Extracted records START
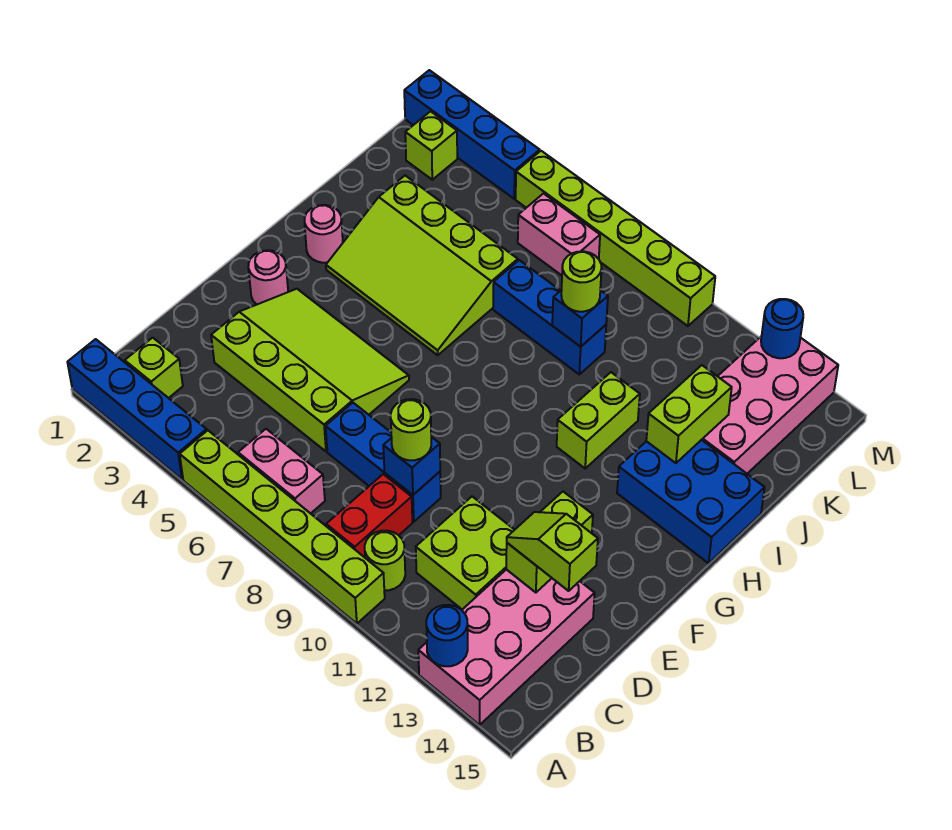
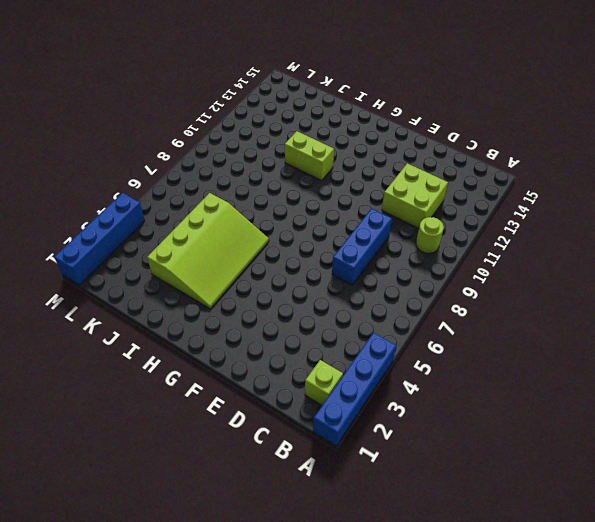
none -> lime brick A5:A10 level 1
none -> pink brick A13:D14 level 1
none -> pink brick B6:B7 level 1
none -> red brick B9:C9 level 1

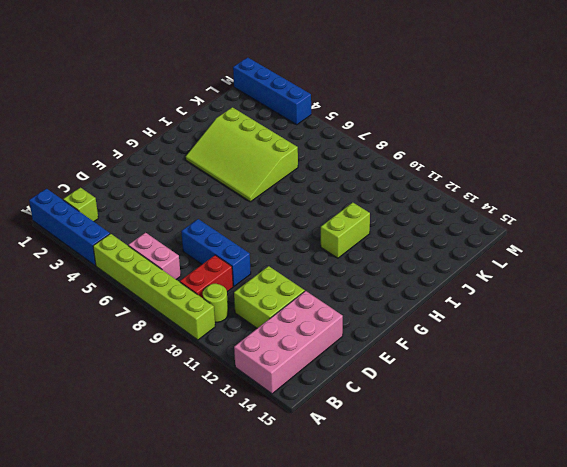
none -> lime slope D3:F6 level 1 top D
none -> pink round brick F2 level 1
none -> pink round brick H2 level 1
none -> blue brick H13:I15 level 1

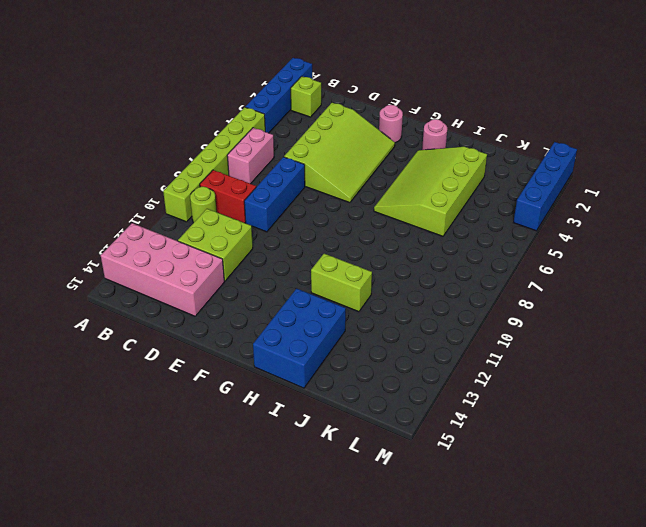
none -> blue brick J7:J9 level 1
none -> pink brick J13:M14 level 1
none -> lime brick L2 level 1
none -> pink brick L6:L7 level 1

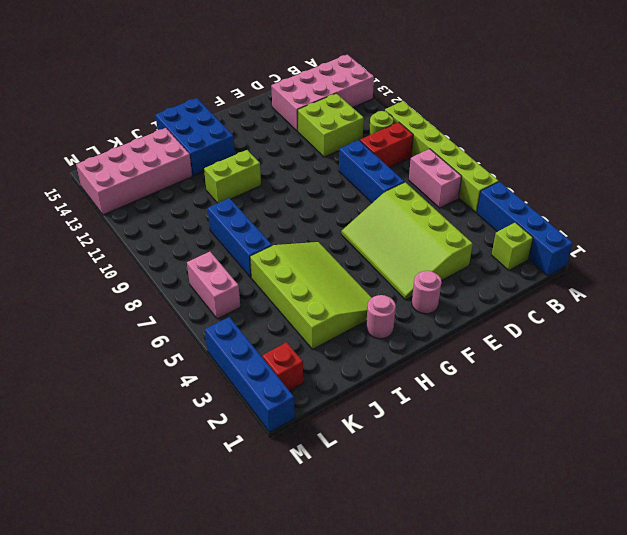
red brick L2 level 1 -> lime brick L2 level 1
none -> lime brick M5:M10 level 1
none -> blue round brick A13 level 2
none -> blue brick D9 level 2
none -> lime brick D13:E13 level 2

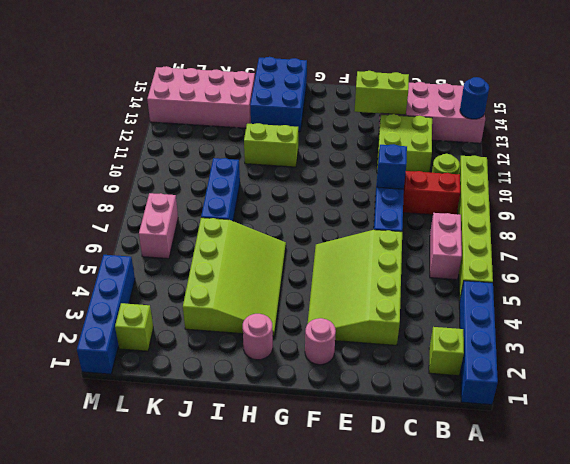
none -> lime brick M5:M10 level 1
none -> lime brick I13:J13 level 2
none -> blue brick J9 level 2
none -> blue round brick M13 level 2

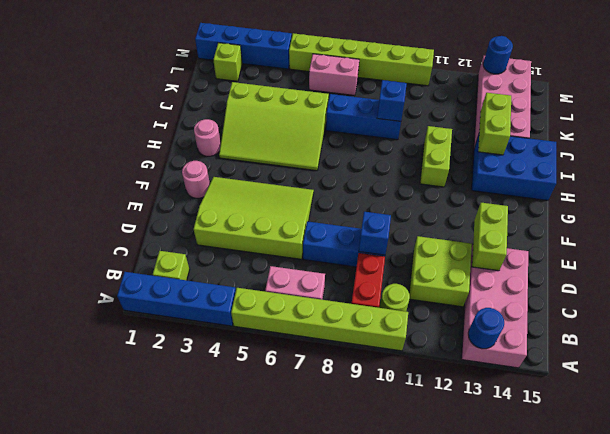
none -> lime round brick D9 level 3
none -> lime slope D13:D14 level 3 top 14
none -> lime round brick J9 level 3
Extracted records END
Exactly as written, print each entry, leaving all pictures out.

none -> lime brick A5:A10 level 1
none -> pink brick A13:D14 level 1
none -> pink brick B6:B7 level 1
none -> red brick B9:C9 level 1

none -> lime slope D3:F6 level 1 top D
none -> pink round brick F2 level 1
none -> pink round brick H2 level 1
none -> blue brick H13:I15 level 1

none -> blue brick J7:J9 level 1
none -> pink brick J13:M14 level 1
none -> lime brick L2 level 1
none -> pink brick L6:L7 level 1

red brick L2 level 1 -> lime brick L2 level 1
none -> lime brick M5:M10 level 1
none -> blue round brick A13 level 2
none -> blue brick D9 level 2
none -> lime brick D13:E13 level 2

none -> lime brick M5:M10 level 1
none -> lime brick I13:J13 level 2
none -> blue brick J9 level 2
none -> blue round brick M13 level 2

none -> lime round brick D9 level 3
none -> lime slope D13:D14 level 3 top 14
none -> lime round brick J9 level 3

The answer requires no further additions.